**Instructions to follow:** Write out every line of the data below character for character, with no changes.
::: Data provided :::
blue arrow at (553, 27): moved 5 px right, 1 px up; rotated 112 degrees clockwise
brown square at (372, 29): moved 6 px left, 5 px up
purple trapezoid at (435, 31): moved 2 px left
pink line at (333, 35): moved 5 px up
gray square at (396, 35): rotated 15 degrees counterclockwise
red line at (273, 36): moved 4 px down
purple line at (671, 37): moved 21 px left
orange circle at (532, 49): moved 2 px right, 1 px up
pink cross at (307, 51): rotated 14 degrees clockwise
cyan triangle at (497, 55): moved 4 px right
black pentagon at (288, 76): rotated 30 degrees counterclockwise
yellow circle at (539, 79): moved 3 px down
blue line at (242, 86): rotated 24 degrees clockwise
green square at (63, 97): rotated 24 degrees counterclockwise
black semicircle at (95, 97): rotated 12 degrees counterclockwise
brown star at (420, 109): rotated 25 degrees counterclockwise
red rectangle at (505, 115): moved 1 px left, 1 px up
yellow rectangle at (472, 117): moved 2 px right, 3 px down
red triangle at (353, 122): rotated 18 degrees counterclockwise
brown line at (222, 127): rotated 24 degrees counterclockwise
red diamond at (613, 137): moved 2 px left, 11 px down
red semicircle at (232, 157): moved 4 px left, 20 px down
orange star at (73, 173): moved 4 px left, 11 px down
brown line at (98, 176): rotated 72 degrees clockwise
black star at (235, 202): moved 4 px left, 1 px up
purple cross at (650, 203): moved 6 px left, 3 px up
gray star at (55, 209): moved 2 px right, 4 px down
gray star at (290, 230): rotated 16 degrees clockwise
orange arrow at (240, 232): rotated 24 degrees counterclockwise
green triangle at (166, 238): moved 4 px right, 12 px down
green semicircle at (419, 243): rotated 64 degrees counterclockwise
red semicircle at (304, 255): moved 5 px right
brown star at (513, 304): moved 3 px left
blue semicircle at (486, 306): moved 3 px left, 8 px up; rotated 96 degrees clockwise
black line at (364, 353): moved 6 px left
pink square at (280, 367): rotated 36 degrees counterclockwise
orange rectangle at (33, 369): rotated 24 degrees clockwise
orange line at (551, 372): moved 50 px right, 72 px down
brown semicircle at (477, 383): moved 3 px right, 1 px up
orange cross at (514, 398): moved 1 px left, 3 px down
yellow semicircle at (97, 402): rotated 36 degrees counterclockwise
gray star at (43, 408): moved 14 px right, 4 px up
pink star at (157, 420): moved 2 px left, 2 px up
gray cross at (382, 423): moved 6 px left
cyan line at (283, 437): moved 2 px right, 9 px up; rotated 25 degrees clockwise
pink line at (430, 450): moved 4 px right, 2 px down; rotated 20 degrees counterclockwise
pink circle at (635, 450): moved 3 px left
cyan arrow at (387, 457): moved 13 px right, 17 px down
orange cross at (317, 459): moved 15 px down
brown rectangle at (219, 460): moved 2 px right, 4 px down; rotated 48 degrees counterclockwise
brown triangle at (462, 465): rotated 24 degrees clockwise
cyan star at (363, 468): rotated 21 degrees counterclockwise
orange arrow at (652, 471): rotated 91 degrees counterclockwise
:::
**Worked answer:**
blue arrow at (553, 27): moved 5 px right, 1 px up; rotated 112 degrees clockwise
brown square at (372, 29): moved 6 px left, 5 px up
purple trapezoid at (435, 31): moved 2 px left
pink line at (333, 35): moved 5 px up
gray square at (396, 35): rotated 15 degrees counterclockwise
red line at (273, 36): moved 4 px down
purple line at (671, 37): moved 21 px left
orange circle at (532, 49): moved 2 px right, 1 px up
pink cross at (307, 51): rotated 14 degrees clockwise
cyan triangle at (497, 55): moved 4 px right
black pentagon at (288, 76): rotated 30 degrees counterclockwise
yellow circle at (539, 79): moved 3 px down
blue line at (242, 86): rotated 24 degrees clockwise
green square at (63, 97): rotated 24 degrees counterclockwise
black semicircle at (95, 97): rotated 12 degrees counterclockwise
brown star at (420, 109): rotated 25 degrees counterclockwise
red rectangle at (505, 115): moved 1 px left, 1 px up
yellow rectangle at (472, 117): moved 2 px right, 3 px down
red triangle at (353, 122): rotated 18 degrees counterclockwise
brown line at (222, 127): rotated 24 degrees counterclockwise
red diamond at (613, 137): moved 2 px left, 11 px down
red semicircle at (232, 157): moved 4 px left, 20 px down
orange star at (73, 173): moved 4 px left, 11 px down
brown line at (98, 176): rotated 72 degrees clockwise
black star at (235, 202): moved 4 px left, 1 px up
purple cross at (650, 203): moved 6 px left, 3 px up
gray star at (55, 209): moved 2 px right, 4 px down
gray star at (290, 230): rotated 16 degrees clockwise
orange arrow at (240, 232): rotated 24 degrees counterclockwise
green triangle at (166, 238): moved 4 px right, 12 px down
green semicircle at (419, 243): rotated 64 degrees counterclockwise
red semicircle at (304, 255): moved 5 px right
brown star at (513, 304): moved 3 px left
blue semicircle at (486, 306): moved 3 px left, 8 px up; rotated 96 degrees clockwise
black line at (364, 353): moved 6 px left
pink square at (280, 367): rotated 36 degrees counterclockwise
orange rectangle at (33, 369): rotated 24 degrees clockwise
orange line at (551, 372): moved 50 px right, 72 px down
brown semicircle at (477, 383): moved 3 px right, 1 px up
orange cross at (514, 398): moved 1 px left, 3 px down
yellow semicircle at (97, 402): rotated 36 degrees counterclockwise
gray star at (43, 408): moved 14 px right, 4 px up
pink star at (157, 420): moved 2 px left, 2 px up
gray cross at (382, 423): moved 6 px left
cyan line at (283, 437): moved 2 px right, 9 px up; rotated 25 degrees clockwise
pink line at (430, 450): moved 4 px right, 2 px down; rotated 20 degrees counterclockwise
pink circle at (635, 450): moved 3 px left
cyan arrow at (387, 457): moved 13 px right, 17 px down
orange cross at (317, 459): moved 15 px down
brown rectangle at (219, 460): moved 2 px right, 4 px down; rotated 48 degrees counterclockwise
brown triangle at (462, 465): rotated 24 degrees clockwise
cyan star at (363, 468): rotated 21 degrees counterclockwise
orange arrow at (652, 471): rotated 91 degrees counterclockwise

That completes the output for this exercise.